------ Data supplied

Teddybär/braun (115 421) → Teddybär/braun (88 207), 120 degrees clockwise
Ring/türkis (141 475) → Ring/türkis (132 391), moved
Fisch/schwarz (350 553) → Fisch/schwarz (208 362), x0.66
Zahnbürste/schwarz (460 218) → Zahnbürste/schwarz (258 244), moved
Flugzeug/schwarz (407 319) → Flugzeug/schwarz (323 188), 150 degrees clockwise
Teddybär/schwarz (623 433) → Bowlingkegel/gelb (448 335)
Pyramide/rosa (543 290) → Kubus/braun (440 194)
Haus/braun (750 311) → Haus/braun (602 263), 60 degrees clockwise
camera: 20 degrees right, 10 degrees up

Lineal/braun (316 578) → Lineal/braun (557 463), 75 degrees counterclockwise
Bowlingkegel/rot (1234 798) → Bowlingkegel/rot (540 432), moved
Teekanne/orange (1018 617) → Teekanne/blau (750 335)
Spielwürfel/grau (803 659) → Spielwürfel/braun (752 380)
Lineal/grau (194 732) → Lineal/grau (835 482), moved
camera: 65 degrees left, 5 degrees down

------------
------ Data supplied

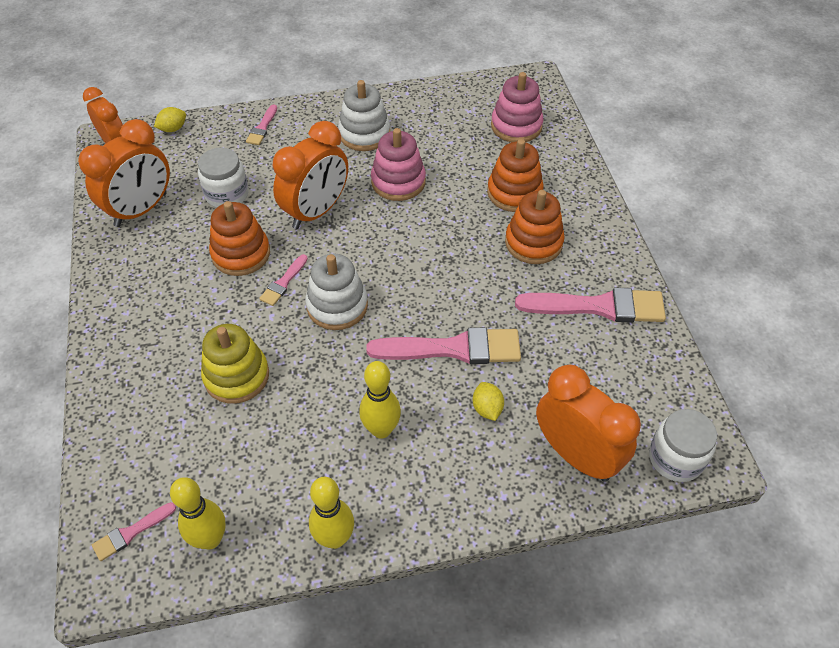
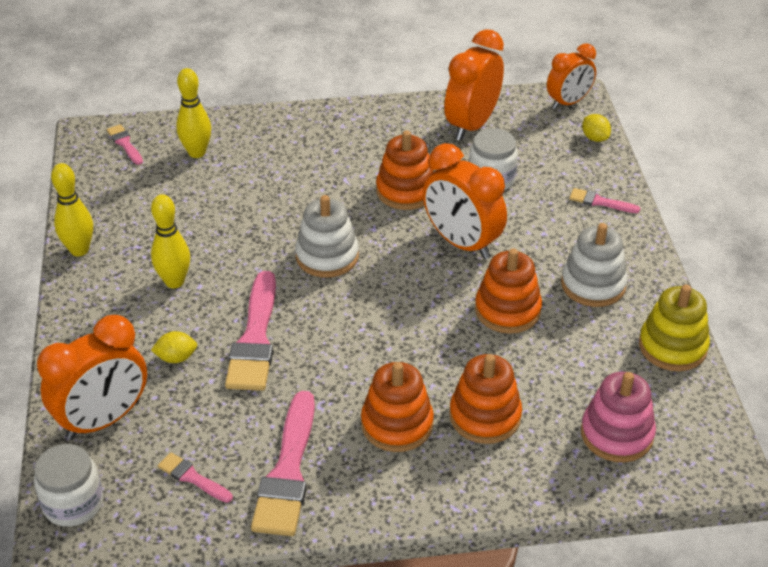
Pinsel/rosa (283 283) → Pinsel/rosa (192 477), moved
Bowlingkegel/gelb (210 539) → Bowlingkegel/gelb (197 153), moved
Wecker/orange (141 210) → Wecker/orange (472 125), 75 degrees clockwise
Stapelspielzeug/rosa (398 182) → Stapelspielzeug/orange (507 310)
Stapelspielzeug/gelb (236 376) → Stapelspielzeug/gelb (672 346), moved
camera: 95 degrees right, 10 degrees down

------------

§ Task goal:
Print, without alteration, only the lines above between the one holding "Zahnbürste/schwarz (460 218)" and the one holding "Haus/braun (750 311)", inclusive.

§ Written solution:
Zahnbürste/schwarz (460 218) → Zahnbürste/schwarz (258 244), moved
Flugzeug/schwarz (407 319) → Flugzeug/schwarz (323 188), 150 degrees clockwise
Teddybär/schwarz (623 433) → Bowlingkegel/gelb (448 335)
Pyramide/rosa (543 290) → Kubus/braun (440 194)
Haus/braun (750 311) → Haus/braun (602 263), 60 degrees clockwise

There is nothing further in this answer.